*EXERCISE DESCRIPTION:* Identify every line below that contains the string "time", and copy each of those lines out in full.

++++++++++++++++++++

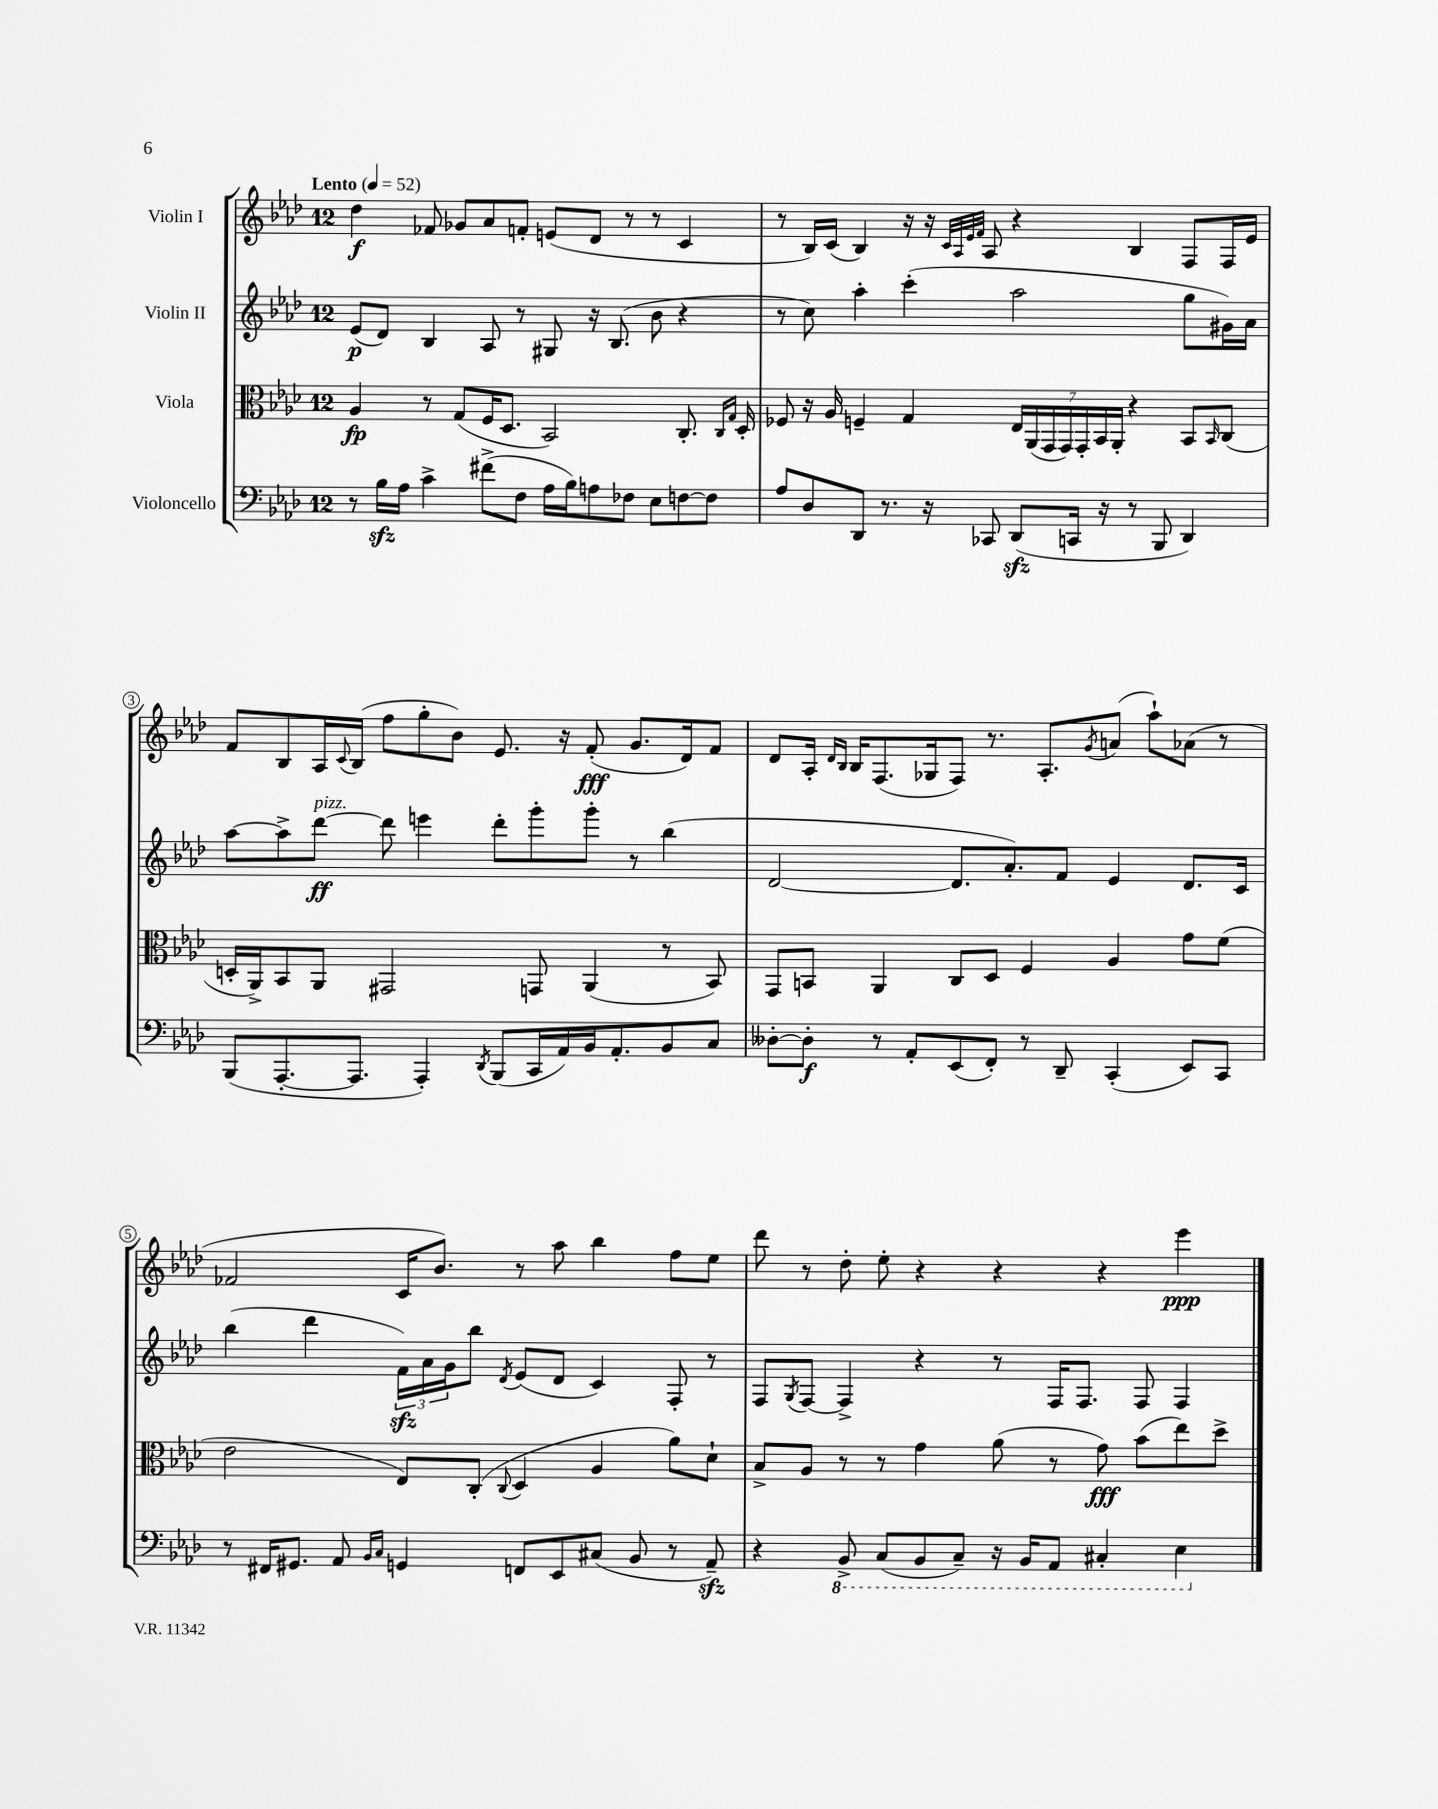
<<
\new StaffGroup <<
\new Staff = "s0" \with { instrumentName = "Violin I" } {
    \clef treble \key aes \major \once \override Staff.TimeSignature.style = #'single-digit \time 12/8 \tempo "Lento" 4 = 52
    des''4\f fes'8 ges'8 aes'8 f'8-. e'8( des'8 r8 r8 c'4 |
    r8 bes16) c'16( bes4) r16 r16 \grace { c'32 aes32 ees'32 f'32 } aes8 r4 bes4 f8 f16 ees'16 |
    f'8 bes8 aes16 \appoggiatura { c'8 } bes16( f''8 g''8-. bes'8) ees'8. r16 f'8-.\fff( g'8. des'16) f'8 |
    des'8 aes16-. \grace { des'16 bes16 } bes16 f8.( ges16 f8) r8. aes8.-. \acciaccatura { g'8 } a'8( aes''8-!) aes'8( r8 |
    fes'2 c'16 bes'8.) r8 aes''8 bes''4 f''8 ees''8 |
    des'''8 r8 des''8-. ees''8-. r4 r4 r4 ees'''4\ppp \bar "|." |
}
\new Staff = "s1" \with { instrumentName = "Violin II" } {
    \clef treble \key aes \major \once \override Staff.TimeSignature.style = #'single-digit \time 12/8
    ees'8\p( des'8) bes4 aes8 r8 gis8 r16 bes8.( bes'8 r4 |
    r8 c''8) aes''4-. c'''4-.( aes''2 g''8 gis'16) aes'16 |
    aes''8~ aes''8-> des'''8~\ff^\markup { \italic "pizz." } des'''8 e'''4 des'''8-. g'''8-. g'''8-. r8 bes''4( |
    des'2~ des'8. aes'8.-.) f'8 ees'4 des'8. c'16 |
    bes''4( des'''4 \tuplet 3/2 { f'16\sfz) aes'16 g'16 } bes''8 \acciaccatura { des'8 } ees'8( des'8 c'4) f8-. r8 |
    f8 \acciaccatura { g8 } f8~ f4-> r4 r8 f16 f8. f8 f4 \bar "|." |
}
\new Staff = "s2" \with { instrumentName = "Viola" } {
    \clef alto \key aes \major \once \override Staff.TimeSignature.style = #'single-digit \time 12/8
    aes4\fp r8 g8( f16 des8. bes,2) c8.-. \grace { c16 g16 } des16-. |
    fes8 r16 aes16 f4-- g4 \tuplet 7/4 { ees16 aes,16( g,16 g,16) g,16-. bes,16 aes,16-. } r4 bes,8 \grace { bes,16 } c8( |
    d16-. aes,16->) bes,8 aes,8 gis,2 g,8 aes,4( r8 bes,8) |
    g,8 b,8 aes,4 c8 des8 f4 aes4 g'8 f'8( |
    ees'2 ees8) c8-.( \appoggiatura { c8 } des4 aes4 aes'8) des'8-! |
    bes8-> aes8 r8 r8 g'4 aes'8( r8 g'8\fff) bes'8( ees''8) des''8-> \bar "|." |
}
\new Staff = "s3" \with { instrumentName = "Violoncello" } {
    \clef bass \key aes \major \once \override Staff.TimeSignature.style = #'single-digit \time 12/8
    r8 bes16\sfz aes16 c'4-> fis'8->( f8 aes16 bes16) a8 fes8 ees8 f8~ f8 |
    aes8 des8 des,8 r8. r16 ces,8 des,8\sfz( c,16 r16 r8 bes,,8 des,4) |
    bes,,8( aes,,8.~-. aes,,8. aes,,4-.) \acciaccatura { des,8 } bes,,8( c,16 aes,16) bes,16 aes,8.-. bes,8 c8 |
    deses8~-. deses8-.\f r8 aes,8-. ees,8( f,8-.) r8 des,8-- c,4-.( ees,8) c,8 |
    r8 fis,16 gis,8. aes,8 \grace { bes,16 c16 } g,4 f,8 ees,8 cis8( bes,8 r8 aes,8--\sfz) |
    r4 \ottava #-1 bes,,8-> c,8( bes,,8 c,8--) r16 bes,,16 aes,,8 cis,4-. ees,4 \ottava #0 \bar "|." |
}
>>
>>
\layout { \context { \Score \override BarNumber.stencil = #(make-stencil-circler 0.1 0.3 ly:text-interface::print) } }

++++++++++++++++++++

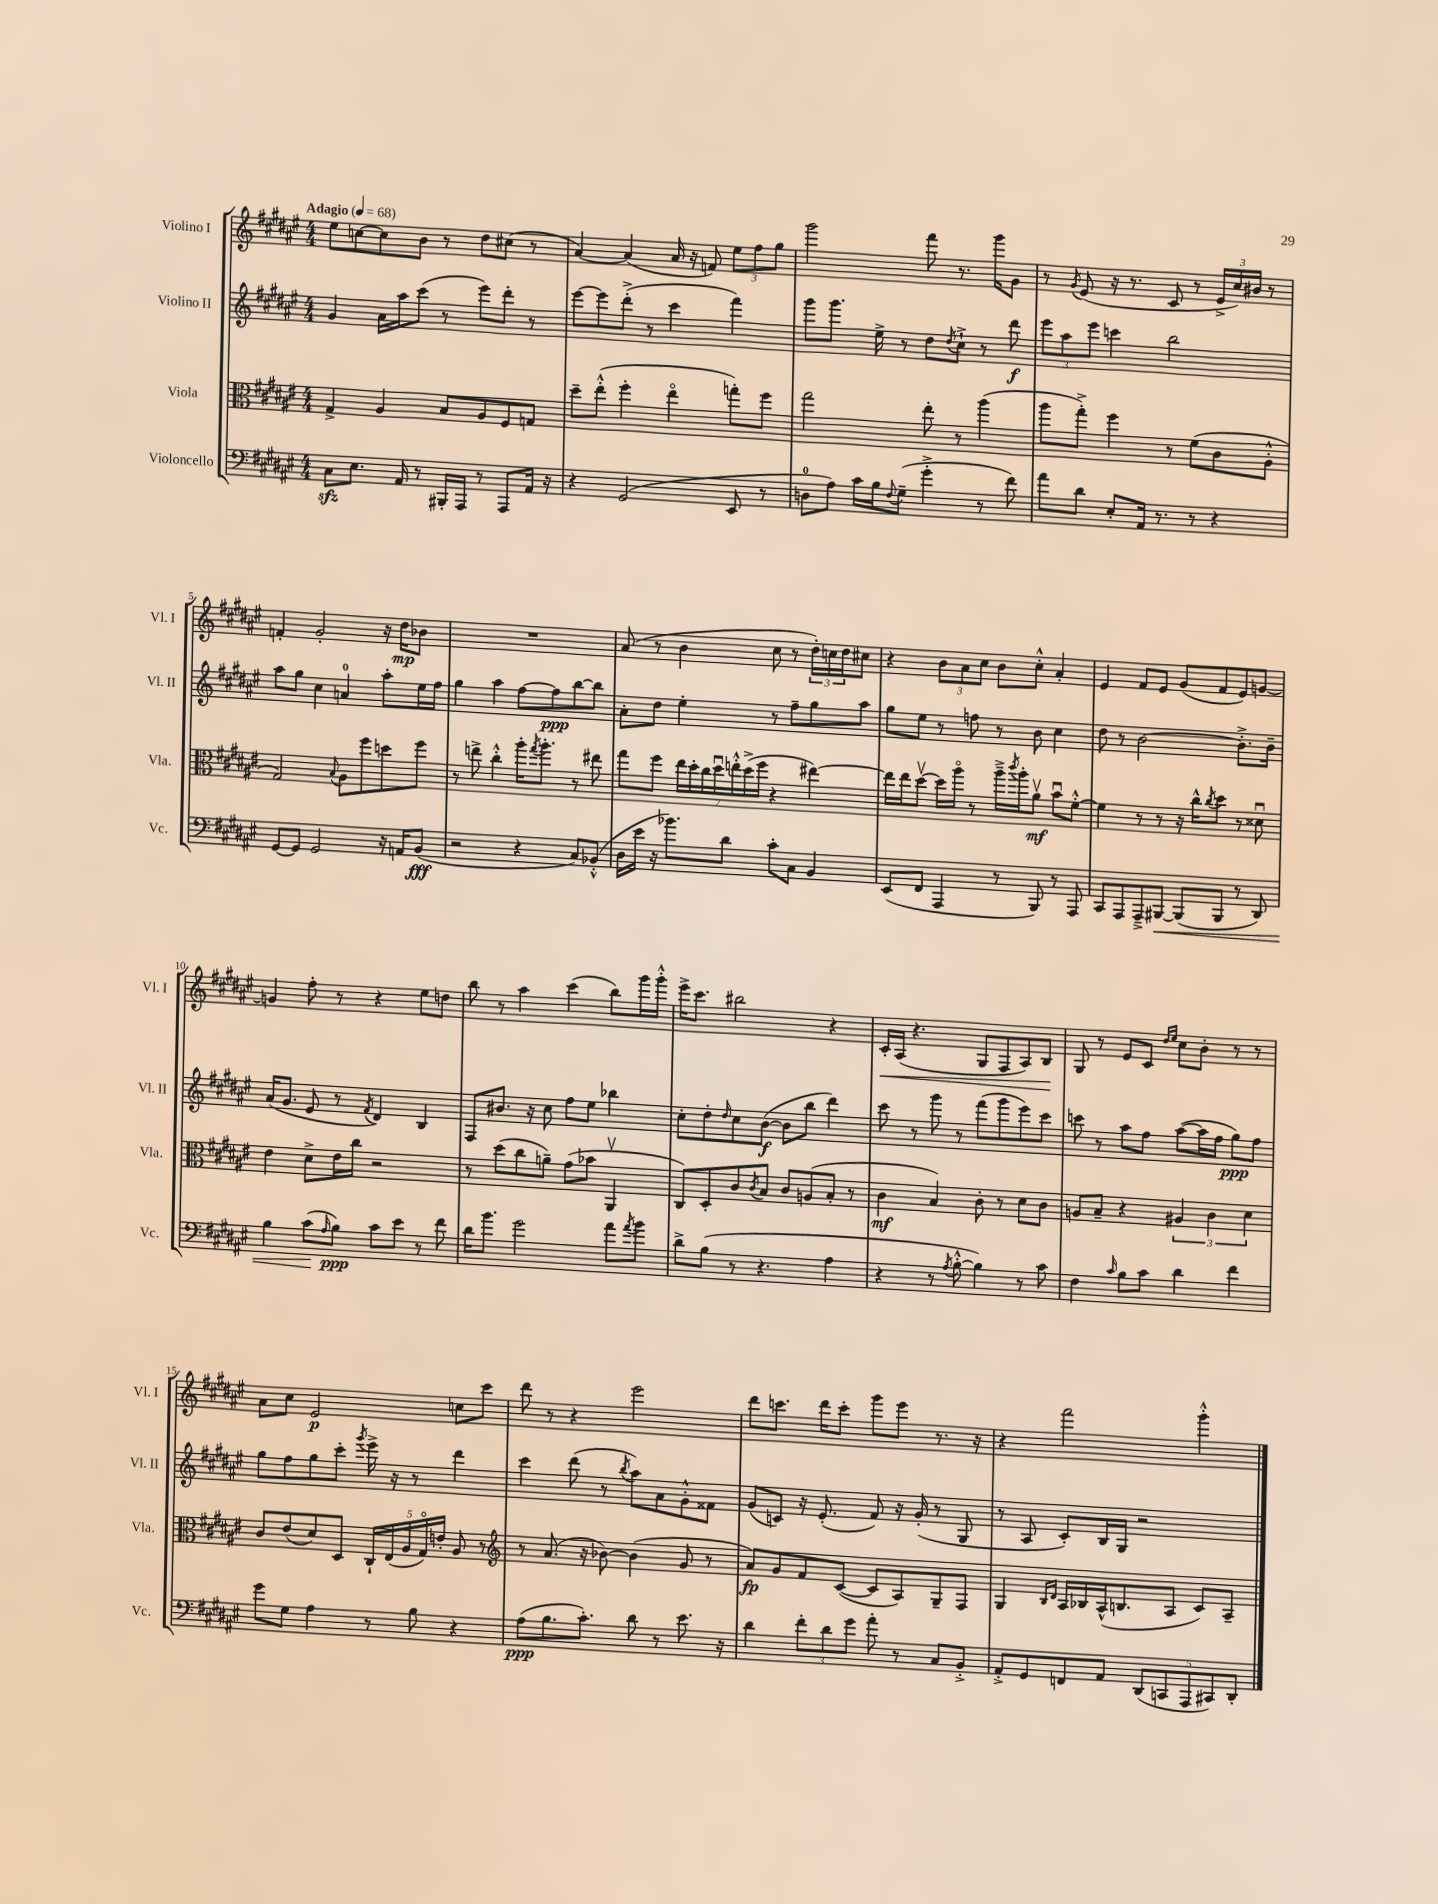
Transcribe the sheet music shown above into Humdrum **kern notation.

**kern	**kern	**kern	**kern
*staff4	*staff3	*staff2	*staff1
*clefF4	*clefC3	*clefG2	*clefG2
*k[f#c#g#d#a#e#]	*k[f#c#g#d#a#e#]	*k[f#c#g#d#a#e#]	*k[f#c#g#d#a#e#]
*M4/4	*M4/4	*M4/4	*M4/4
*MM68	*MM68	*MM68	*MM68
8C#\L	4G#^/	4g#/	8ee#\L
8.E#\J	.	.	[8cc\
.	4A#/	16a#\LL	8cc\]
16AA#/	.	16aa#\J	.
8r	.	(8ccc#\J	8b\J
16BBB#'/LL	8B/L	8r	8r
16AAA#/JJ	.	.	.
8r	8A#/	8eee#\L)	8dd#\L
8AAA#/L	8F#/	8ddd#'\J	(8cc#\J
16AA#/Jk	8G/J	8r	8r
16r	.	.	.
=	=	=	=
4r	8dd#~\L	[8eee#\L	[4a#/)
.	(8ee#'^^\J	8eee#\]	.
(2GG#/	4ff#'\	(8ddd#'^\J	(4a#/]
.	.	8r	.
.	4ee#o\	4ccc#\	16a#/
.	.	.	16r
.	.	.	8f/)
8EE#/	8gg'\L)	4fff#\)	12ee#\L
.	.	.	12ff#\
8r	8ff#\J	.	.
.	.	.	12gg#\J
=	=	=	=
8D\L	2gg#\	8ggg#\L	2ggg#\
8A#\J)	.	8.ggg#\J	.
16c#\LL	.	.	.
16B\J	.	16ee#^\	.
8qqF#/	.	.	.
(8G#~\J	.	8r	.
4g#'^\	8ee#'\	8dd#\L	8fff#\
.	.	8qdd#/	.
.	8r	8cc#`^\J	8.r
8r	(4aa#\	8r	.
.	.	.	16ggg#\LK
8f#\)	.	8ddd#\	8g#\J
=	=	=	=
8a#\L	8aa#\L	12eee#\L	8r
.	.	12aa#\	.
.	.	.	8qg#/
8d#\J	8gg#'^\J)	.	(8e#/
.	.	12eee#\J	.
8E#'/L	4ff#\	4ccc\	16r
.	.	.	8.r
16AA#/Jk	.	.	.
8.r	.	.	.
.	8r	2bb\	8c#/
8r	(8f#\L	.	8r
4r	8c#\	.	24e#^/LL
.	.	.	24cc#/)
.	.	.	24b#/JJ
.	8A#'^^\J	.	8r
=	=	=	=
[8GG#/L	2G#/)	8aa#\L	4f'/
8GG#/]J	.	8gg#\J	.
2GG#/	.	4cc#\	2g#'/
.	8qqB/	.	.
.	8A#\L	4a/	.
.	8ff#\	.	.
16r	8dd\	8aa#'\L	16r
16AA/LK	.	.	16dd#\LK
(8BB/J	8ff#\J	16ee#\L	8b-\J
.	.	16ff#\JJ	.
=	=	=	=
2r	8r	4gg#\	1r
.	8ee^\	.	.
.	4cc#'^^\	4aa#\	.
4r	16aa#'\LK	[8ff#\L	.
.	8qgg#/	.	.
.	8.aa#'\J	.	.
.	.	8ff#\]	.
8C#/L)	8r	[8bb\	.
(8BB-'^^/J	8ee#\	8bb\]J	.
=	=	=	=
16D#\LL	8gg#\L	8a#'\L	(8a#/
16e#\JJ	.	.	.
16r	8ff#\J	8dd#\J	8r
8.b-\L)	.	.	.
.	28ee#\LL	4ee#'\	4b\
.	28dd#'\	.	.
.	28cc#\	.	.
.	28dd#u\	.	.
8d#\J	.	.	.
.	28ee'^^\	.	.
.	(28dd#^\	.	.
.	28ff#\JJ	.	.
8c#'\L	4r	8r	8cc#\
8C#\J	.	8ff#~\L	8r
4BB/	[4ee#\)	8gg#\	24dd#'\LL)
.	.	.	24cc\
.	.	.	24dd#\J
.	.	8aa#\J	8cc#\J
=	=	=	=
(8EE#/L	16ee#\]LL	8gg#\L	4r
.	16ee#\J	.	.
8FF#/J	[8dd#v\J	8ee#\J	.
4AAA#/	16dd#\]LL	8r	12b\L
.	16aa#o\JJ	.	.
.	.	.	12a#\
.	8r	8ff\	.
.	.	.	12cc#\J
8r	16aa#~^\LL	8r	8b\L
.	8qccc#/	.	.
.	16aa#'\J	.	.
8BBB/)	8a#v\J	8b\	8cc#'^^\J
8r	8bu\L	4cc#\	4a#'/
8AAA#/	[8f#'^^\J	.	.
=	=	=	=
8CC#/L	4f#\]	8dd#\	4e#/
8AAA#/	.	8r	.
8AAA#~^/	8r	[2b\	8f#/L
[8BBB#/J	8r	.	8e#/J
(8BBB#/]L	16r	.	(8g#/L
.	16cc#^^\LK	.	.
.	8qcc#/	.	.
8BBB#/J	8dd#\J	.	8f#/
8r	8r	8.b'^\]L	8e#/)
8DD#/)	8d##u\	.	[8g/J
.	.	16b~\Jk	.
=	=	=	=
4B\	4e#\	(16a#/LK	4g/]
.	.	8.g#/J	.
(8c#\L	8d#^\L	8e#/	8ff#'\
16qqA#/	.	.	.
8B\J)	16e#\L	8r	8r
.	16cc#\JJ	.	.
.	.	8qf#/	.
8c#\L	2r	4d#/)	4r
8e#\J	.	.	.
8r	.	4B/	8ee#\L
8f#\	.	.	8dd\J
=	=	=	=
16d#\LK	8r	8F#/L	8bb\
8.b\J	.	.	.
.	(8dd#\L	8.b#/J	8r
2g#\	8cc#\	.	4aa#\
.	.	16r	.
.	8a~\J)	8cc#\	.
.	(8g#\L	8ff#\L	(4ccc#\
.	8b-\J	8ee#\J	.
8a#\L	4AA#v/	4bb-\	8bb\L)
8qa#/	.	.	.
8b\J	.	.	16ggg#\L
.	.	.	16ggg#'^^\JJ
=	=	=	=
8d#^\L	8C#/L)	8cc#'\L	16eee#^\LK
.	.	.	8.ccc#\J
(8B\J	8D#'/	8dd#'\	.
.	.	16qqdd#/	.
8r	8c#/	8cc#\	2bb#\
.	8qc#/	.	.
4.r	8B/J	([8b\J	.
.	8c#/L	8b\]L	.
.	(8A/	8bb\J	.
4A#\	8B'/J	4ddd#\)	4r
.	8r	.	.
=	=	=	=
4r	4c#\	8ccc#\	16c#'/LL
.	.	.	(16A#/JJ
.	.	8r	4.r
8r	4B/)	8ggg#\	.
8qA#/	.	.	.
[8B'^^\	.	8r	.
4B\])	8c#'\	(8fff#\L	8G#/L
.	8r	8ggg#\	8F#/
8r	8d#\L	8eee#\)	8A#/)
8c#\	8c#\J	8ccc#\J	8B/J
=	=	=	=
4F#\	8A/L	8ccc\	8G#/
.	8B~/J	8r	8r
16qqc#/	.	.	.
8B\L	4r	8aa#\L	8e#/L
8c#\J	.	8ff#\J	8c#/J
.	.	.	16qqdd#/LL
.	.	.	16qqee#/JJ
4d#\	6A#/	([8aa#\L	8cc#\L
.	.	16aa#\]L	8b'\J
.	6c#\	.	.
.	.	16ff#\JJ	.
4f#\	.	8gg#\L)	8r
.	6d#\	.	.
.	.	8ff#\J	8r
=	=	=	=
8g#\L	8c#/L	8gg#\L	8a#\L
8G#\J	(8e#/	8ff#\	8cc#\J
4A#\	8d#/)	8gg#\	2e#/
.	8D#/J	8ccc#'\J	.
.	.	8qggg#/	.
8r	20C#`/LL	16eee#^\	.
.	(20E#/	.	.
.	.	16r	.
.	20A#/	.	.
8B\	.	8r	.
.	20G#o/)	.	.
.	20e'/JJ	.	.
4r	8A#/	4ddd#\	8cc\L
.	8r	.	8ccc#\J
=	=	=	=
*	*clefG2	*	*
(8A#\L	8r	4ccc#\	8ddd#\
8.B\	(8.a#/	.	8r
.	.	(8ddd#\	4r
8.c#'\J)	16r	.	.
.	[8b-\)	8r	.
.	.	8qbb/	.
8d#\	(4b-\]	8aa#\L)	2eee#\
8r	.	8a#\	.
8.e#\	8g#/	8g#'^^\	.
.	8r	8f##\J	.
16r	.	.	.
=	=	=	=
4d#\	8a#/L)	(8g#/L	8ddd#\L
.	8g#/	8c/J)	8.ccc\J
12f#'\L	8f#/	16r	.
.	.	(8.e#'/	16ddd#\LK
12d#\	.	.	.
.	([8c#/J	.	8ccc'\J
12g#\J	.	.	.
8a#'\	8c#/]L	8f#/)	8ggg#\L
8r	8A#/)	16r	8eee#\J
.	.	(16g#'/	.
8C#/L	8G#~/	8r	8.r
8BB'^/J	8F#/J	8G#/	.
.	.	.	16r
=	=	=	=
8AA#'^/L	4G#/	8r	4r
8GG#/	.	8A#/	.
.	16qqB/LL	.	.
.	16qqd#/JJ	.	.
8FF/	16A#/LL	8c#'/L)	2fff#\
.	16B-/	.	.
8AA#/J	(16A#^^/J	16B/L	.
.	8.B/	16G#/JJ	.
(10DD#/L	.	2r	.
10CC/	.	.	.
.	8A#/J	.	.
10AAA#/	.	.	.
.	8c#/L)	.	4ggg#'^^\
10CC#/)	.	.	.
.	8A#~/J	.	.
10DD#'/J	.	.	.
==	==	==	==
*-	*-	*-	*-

++++++++++++++++++++

*ANSWER:*
    \clef treble \key aes \major \once \override Staff.TimeSignature.style = #'single-digit \time 12/8 \tempo "Lento" 4 = 52
    \clef treble \key aes \major \once \override Staff.TimeSignature.style = #'single-digit \time 12/8
    \clef alto \key aes \major \once \override Staff.TimeSignature.style = #'single-digit \time 12/8
    \clef bass \key aes \major \once \override Staff.TimeSignature.style = #'single-digit \time 12/8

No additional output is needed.